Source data
------------------------------

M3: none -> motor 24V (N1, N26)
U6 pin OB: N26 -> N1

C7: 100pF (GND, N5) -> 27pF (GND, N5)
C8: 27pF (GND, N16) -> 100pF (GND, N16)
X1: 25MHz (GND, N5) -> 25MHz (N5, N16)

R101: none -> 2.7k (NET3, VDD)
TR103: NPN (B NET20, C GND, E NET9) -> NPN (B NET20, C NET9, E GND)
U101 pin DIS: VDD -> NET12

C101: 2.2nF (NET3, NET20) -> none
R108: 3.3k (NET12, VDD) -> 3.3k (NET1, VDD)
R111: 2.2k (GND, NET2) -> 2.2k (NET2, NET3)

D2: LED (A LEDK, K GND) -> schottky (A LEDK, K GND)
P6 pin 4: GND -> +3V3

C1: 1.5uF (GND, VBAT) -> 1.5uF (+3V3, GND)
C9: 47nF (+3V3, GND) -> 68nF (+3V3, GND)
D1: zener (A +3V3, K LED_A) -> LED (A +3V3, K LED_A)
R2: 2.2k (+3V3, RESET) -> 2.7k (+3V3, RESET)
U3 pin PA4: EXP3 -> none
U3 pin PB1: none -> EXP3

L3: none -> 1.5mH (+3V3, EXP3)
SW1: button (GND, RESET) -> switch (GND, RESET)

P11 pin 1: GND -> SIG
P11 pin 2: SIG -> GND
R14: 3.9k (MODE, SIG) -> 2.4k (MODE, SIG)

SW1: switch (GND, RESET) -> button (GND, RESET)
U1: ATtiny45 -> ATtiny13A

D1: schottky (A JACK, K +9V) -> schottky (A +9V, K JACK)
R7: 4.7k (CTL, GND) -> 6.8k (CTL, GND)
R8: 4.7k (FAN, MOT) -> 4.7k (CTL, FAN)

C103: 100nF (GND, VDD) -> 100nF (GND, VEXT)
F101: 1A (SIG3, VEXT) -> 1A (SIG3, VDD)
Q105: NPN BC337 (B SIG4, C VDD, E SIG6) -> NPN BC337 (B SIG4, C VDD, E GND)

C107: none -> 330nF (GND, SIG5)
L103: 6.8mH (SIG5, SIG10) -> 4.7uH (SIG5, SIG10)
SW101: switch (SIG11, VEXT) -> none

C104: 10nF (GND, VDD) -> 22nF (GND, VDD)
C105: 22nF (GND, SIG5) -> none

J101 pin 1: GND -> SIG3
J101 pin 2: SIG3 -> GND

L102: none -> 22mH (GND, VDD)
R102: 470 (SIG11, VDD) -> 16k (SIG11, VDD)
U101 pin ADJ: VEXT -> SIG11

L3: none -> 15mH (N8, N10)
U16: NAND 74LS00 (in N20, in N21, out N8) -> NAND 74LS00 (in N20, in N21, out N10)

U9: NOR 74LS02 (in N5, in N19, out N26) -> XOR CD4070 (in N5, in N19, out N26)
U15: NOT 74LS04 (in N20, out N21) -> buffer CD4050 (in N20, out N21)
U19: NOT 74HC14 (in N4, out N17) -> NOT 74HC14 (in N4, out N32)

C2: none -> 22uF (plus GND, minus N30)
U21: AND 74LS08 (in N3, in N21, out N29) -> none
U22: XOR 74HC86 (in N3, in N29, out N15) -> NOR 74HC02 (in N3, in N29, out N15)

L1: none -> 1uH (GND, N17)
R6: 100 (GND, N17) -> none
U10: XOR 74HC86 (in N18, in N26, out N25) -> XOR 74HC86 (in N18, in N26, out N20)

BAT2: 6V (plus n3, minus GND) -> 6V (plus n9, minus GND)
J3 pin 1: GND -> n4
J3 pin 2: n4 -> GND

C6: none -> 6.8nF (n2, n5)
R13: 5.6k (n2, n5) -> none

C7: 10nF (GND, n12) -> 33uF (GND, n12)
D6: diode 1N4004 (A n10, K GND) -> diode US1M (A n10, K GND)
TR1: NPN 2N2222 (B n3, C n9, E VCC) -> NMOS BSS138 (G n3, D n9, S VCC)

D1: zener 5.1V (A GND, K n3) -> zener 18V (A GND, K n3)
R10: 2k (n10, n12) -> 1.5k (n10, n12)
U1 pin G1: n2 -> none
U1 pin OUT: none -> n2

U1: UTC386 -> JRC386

------------------------------

Your assignment |
Return only the number of lines in the data that contain "schottky".

Solution to this task |
2